→ **PROBLEM TO WORK ON**:
Without adding or dropping anything, copy the entries below.

(EXTRACTED ENTRIES Opens)

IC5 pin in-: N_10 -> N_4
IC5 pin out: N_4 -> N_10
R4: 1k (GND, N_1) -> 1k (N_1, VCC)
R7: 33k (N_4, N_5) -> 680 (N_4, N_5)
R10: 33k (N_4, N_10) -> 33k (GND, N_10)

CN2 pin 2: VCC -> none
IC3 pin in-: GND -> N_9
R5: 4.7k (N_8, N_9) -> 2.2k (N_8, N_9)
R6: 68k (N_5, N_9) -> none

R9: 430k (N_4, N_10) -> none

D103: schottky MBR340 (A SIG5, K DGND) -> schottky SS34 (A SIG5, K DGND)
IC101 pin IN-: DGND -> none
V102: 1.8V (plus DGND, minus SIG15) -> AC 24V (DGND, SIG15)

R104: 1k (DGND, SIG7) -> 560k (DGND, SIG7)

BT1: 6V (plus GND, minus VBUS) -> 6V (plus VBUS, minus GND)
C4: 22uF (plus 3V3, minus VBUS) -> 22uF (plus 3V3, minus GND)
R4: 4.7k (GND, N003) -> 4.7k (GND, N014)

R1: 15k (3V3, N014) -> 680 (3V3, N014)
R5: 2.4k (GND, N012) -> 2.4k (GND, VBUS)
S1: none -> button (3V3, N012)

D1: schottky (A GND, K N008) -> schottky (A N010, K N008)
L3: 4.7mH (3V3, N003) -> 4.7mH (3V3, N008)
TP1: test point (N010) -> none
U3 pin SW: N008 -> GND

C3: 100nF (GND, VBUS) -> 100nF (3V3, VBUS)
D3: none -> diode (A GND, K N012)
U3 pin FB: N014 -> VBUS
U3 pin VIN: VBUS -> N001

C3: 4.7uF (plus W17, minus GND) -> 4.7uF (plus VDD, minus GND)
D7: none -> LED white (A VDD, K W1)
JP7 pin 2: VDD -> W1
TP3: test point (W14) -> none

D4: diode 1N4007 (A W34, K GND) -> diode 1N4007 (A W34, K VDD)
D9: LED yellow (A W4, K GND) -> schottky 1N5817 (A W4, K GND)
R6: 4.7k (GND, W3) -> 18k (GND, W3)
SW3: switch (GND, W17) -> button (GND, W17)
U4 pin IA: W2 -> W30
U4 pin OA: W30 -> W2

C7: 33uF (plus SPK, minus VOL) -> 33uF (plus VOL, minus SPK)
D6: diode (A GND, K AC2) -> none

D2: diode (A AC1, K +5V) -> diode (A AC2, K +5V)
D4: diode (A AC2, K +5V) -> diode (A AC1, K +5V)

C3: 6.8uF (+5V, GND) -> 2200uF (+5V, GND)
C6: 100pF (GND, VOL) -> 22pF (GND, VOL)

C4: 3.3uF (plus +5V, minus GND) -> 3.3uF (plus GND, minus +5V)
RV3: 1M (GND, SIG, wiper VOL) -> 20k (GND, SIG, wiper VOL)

(EXTRACTED ENTRIES Closes)

→ **EXERCISE RESPONSE**:
IC5 pin in-: N_10 -> N_4
IC5 pin out: N_4 -> N_10
R4: 1k (GND, N_1) -> 1k (N_1, VCC)
R7: 33k (N_4, N_5) -> 680 (N_4, N_5)
R10: 33k (N_4, N_10) -> 33k (GND, N_10)

CN2 pin 2: VCC -> none
IC3 pin in-: GND -> N_9
R5: 4.7k (N_8, N_9) -> 2.2k (N_8, N_9)
R6: 68k (N_5, N_9) -> none

R9: 430k (N_4, N_10) -> none

D103: schottky MBR340 (A SIG5, K DGND) -> schottky SS34 (A SIG5, K DGND)
IC101 pin IN-: DGND -> none
V102: 1.8V (plus DGND, minus SIG15) -> AC 24V (DGND, SIG15)

R104: 1k (DGND, SIG7) -> 560k (DGND, SIG7)

BT1: 6V (plus GND, minus VBUS) -> 6V (plus VBUS, minus GND)
C4: 22uF (plus 3V3, minus VBUS) -> 22uF (plus 3V3, minus GND)
R4: 4.7k (GND, N003) -> 4.7k (GND, N014)

R1: 15k (3V3, N014) -> 680 (3V3, N014)
R5: 2.4k (GND, N012) -> 2.4k (GND, VBUS)
S1: none -> button (3V3, N012)

D1: schottky (A GND, K N008) -> schottky (A N010, K N008)
L3: 4.7mH (3V3, N003) -> 4.7mH (3V3, N008)
TP1: test point (N010) -> none
U3 pin SW: N008 -> GND

C3: 100nF (GND, VBUS) -> 100nF (3V3, VBUS)
D3: none -> diode (A GND, K N012)
U3 pin FB: N014 -> VBUS
U3 pin VIN: VBUS -> N001

C3: 4.7uF (plus W17, minus GND) -> 4.7uF (plus VDD, minus GND)
D7: none -> LED white (A VDD, K W1)
JP7 pin 2: VDD -> W1
TP3: test point (W14) -> none

D4: diode 1N4007 (A W34, K GND) -> diode 1N4007 (A W34, K VDD)
D9: LED yellow (A W4, K GND) -> schottky 1N5817 (A W4, K GND)
R6: 4.7k (GND, W3) -> 18k (GND, W3)
SW3: switch (GND, W17) -> button (GND, W17)
U4 pin IA: W2 -> W30
U4 pin OA: W30 -> W2

C7: 33uF (plus SPK, minus VOL) -> 33uF (plus VOL, minus SPK)
D6: diode (A GND, K AC2) -> none

D2: diode (A AC1, K +5V) -> diode (A AC2, K +5V)
D4: diode (A AC2, K +5V) -> diode (A AC1, K +5V)

C3: 6.8uF (+5V, GND) -> 2200uF (+5V, GND)
C6: 100pF (GND, VOL) -> 22pF (GND, VOL)

C4: 3.3uF (plus +5V, minus GND) -> 3.3uF (plus GND, minus +5V)
RV3: 1M (GND, SIG, wiper VOL) -> 20k (GND, SIG, wiper VOL)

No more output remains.